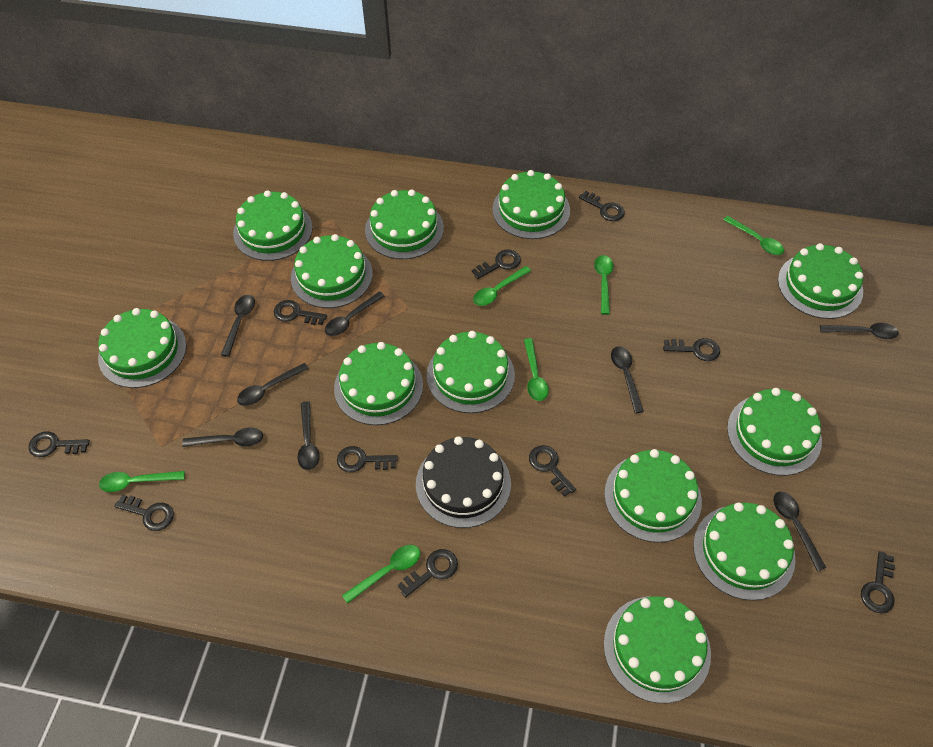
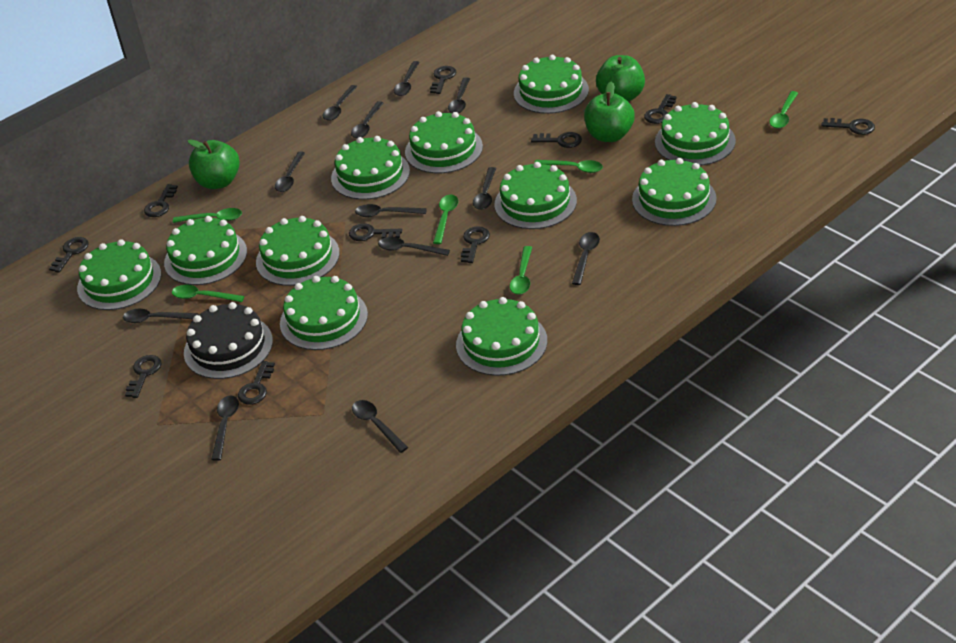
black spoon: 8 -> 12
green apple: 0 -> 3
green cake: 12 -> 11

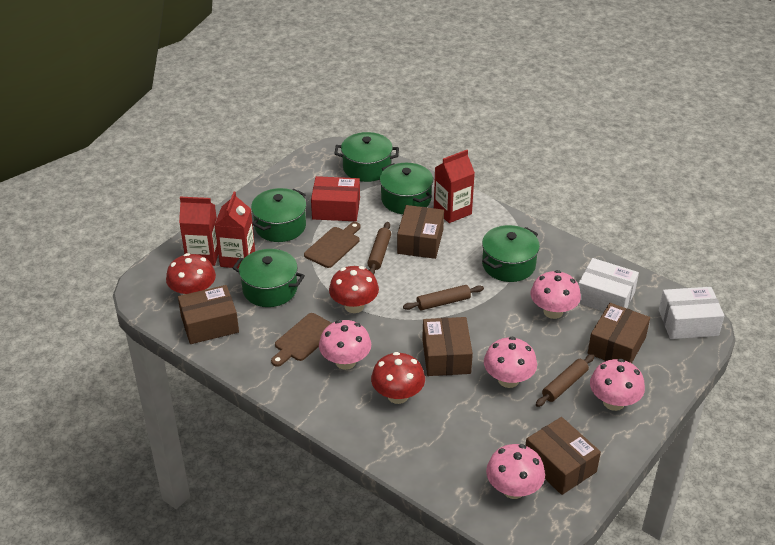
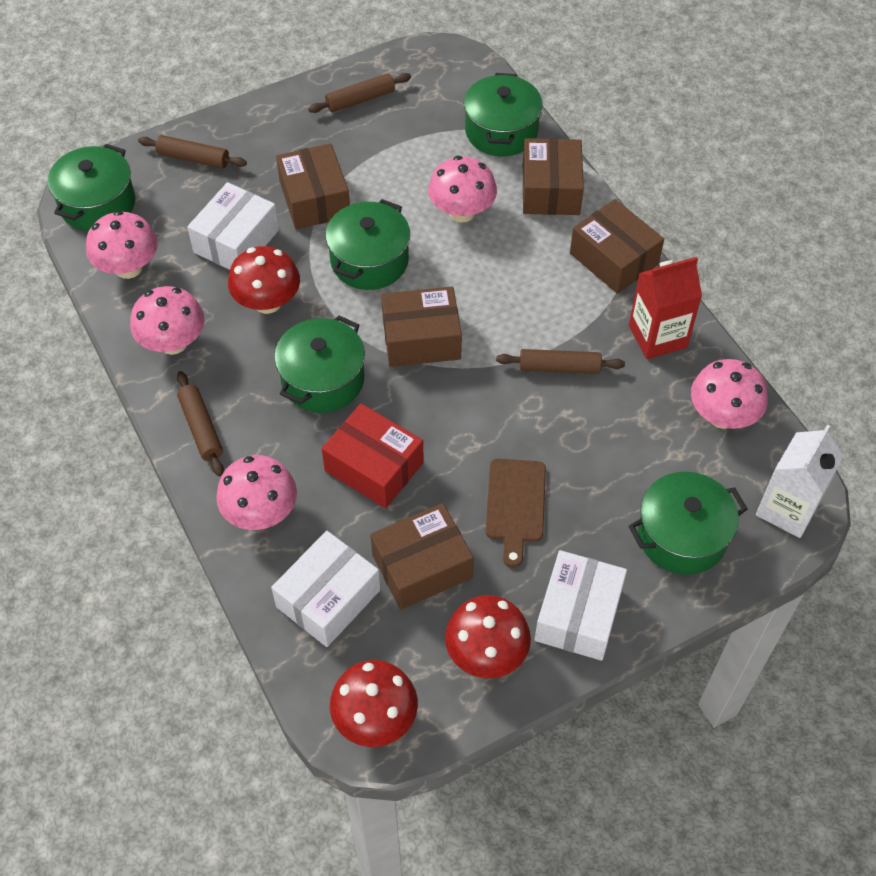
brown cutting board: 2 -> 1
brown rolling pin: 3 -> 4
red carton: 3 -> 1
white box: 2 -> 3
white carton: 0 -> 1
━━━━━━
[Task description] Return every entry above exactly as written, with no pictures included.

[Your solution]
black spoon: 8 -> 12
green apple: 0 -> 3
green cake: 12 -> 11

brown cutting board: 2 -> 1
brown rolling pin: 3 -> 4
red carton: 3 -> 1
white box: 2 -> 3
white carton: 0 -> 1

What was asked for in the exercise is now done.